◆ **EXERCISE TASK**
Rewrite the listing below with "centreline" changed to "centerline" everywhere, keeping everything else the same. Omit the pictures from your version.

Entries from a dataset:
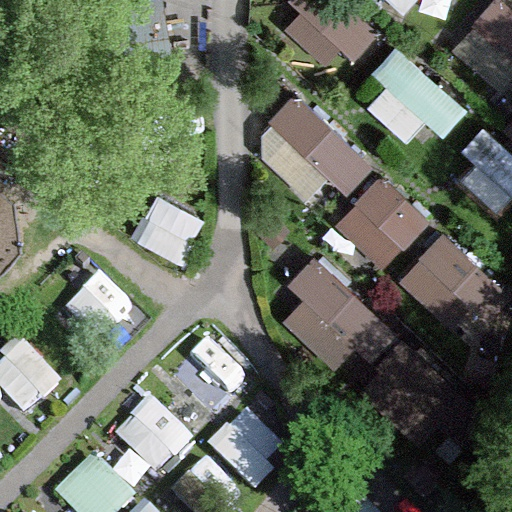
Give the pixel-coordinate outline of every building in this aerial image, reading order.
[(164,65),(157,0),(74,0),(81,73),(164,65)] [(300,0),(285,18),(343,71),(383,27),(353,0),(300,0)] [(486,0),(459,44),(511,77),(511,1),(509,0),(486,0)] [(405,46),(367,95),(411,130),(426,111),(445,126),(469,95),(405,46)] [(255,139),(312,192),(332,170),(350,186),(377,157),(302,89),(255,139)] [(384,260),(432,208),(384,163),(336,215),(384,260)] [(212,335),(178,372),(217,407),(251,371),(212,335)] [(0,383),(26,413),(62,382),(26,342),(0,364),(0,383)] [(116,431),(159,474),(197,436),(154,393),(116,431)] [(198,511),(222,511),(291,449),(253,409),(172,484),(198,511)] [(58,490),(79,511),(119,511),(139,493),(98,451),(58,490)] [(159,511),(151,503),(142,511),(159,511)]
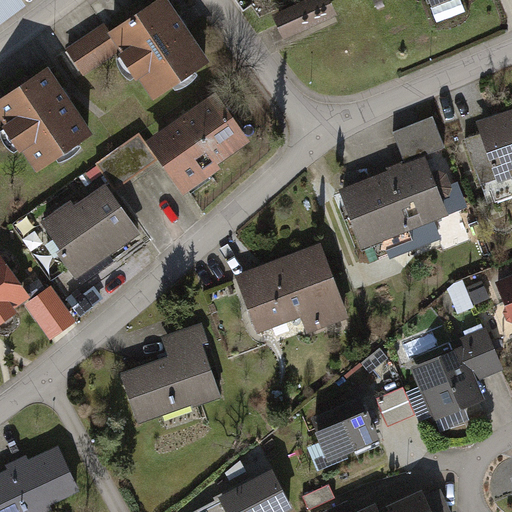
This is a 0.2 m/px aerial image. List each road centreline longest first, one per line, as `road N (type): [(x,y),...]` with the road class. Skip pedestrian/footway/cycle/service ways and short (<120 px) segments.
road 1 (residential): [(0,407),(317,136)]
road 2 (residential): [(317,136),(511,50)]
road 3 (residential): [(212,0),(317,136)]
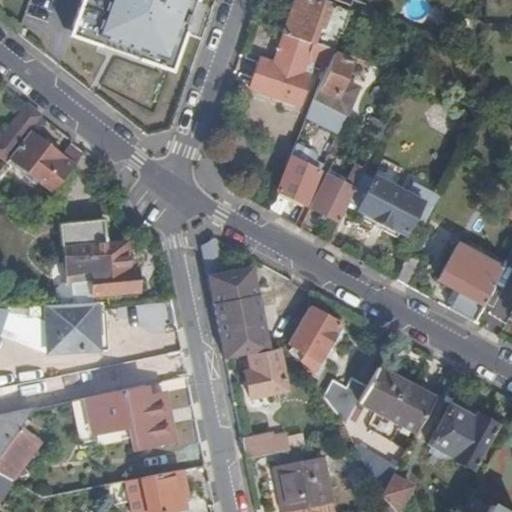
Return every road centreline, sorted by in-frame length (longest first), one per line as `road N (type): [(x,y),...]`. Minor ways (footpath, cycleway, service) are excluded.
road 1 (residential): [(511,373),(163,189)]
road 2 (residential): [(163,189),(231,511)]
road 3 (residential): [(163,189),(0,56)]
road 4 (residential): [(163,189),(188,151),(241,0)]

◆ **SOLVED EXERCISE**
Give the pixel-coordinate outline of every building in this aerial image, reading order.
[(164,65),(157,0),(74,0),(81,73),(164,65)] [(300,0),(285,18),(343,71),(383,27),(353,0),(300,0)] [(486,0),(459,44),(511,77),(511,1),(509,0),(486,0)] [(405,46),(367,95),(411,130),(426,111),(445,126),(469,95),(405,46)] [(255,139),(312,192),(332,170),(350,186),(377,157),(302,89),(255,139)] [(384,260),(432,208),(384,163),(336,215),(384,260)] [(212,335),(178,372),(217,407),(251,371),(212,335)] [(0,383),(26,413),(62,382),(26,342),(0,364),(0,383)] [(116,431),(159,474),(197,436),(154,393),(116,431)] [(198,511),(222,511),(291,449),(253,409),(172,484),(198,511)] [(58,490),(79,511),(119,511),(139,493),(98,451),(58,490)] [(159,511),(151,503),(142,511),(159,511)]
This is a 0.2 m/px aerial image. List each road centerline longest first, one per line, as `road N (type): [(x,y),...]` with the road class. Skip pedestrian/footway/cycle/service ways and short (<120 px) segments.
road 1 (residential): [(0,407),(317,136)]
road 2 (residential): [(317,136),(511,50)]
road 3 (residential): [(212,0),(317,136)]
Return every road centerline, sorted by in-frame length (longest first), one per line as `road N (type): [(x,y),...]`. Minor ways (footpath, cycleway, service) are excluded.
road 1 (residential): [(511,373),(163,189)]
road 2 (residential): [(163,189),(231,511)]
road 3 (residential): [(163,189),(0,56)]
road 4 (residential): [(163,189),(188,151),(241,0)]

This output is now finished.